▶ Exercise brief
Every line of the records below that has the word "cube" should be copied.

▶ Given data
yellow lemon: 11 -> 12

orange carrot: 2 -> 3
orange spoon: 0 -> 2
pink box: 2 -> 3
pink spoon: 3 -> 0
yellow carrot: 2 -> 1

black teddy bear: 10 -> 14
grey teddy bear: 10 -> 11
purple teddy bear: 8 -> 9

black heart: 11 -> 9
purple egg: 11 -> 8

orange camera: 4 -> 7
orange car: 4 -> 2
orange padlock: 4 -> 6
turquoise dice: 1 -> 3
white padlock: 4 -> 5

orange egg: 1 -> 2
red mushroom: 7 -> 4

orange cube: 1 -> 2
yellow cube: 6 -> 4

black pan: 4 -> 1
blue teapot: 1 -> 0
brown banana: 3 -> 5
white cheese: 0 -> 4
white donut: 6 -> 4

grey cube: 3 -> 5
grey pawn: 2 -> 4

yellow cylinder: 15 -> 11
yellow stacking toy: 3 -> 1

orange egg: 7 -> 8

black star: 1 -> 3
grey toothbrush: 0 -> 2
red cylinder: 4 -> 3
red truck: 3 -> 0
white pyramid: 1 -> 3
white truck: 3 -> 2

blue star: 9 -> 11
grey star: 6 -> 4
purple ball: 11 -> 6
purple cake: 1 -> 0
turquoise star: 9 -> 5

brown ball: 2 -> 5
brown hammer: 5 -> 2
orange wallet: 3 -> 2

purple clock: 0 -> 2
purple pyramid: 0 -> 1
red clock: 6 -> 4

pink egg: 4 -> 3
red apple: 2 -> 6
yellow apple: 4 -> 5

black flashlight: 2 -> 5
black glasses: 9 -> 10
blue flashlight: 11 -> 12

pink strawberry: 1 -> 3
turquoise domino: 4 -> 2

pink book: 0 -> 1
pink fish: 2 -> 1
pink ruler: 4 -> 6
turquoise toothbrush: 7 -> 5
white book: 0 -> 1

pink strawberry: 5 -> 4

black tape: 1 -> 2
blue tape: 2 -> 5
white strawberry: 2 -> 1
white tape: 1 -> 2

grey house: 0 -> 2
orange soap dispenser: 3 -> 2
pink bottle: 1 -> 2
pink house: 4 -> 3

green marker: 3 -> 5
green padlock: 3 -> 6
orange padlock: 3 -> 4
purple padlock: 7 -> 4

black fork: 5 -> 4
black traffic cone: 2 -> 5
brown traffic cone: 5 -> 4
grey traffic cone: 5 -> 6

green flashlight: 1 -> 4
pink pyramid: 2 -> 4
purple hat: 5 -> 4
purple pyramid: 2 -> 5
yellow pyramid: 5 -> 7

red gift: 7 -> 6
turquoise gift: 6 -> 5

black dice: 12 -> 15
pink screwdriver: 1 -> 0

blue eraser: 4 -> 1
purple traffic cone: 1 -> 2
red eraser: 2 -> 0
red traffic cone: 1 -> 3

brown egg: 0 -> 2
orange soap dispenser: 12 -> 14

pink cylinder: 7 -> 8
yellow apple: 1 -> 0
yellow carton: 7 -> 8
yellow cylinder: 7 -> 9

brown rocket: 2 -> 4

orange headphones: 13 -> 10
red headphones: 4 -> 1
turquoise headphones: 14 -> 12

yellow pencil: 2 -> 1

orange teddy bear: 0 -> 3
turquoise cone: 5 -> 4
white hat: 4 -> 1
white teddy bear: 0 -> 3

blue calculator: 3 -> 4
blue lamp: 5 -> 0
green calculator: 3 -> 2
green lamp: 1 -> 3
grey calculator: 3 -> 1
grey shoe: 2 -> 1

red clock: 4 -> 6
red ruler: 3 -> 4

▶ Solved exercise
orange cube: 1 -> 2
yellow cube: 6 -> 4
grey cube: 3 -> 5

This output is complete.